### Task goal
For the listing that follows, report how many lines contain the string "brick", giving the number alone.

### Dataset content
_ _ _ _ _ _ _

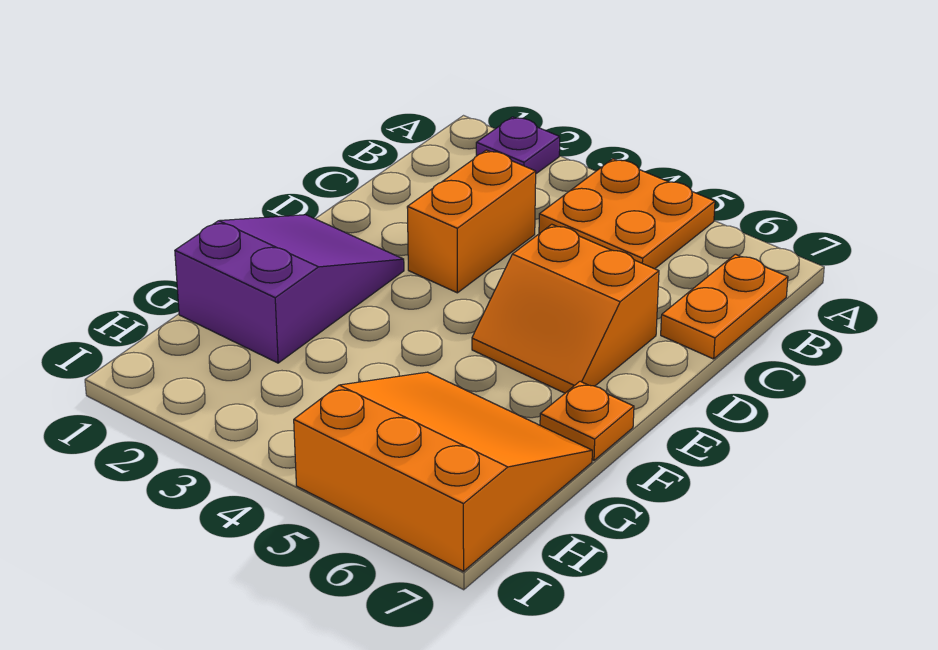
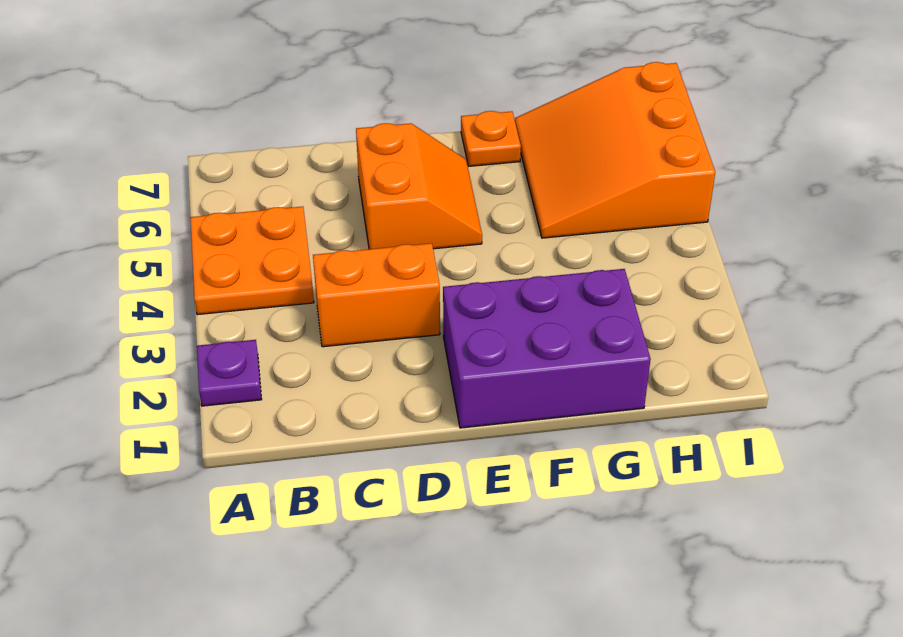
orange plate B7:C7 level 1 -> none
purple slope E1:G2 level 1 top G -> purple brick E1:G2 level 1

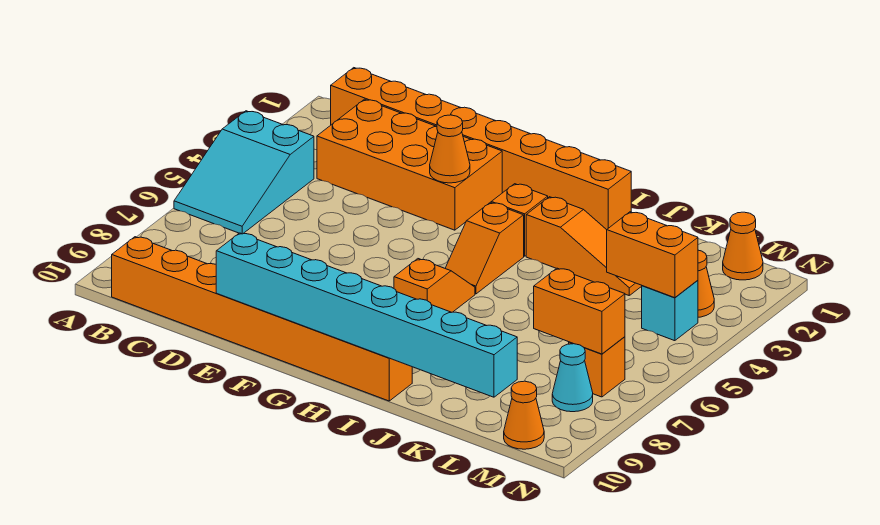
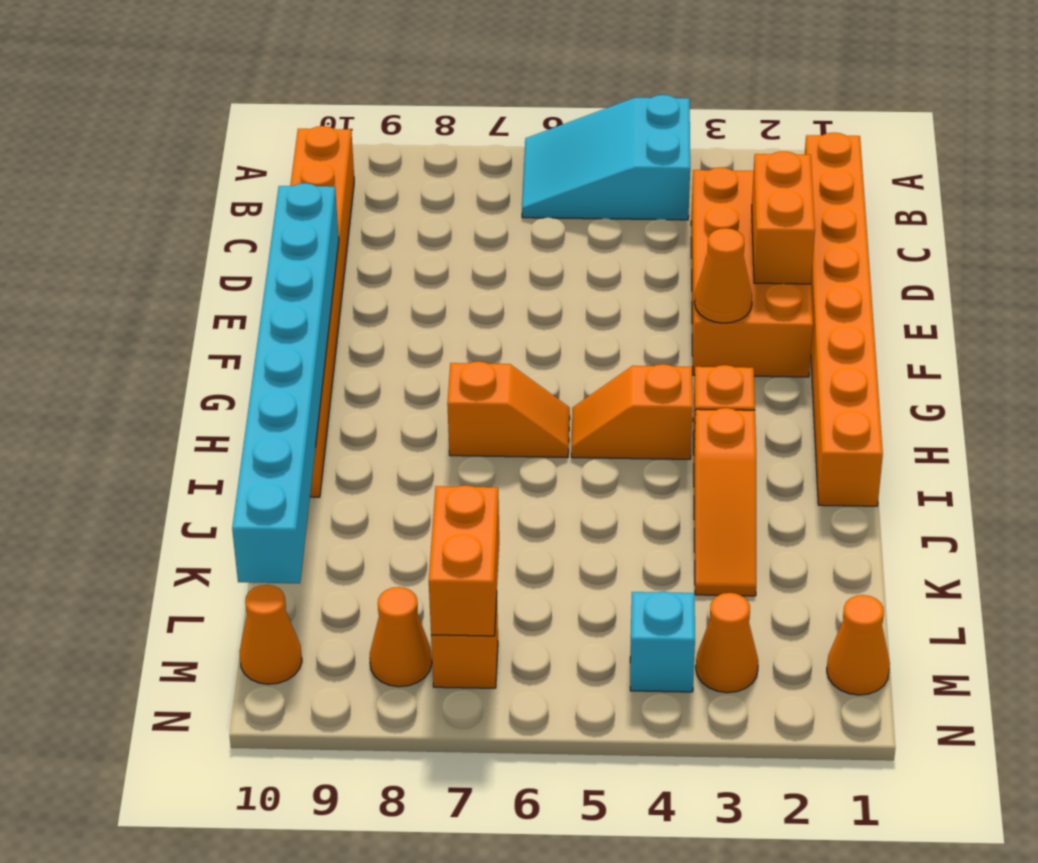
orange brick L4:M4 level 2 -> orange brick D2:E2 level 2
cyan cone M8 level 1 -> orange cone M8 level 1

_ _ _ _ _ _ _

### Completed exercise
2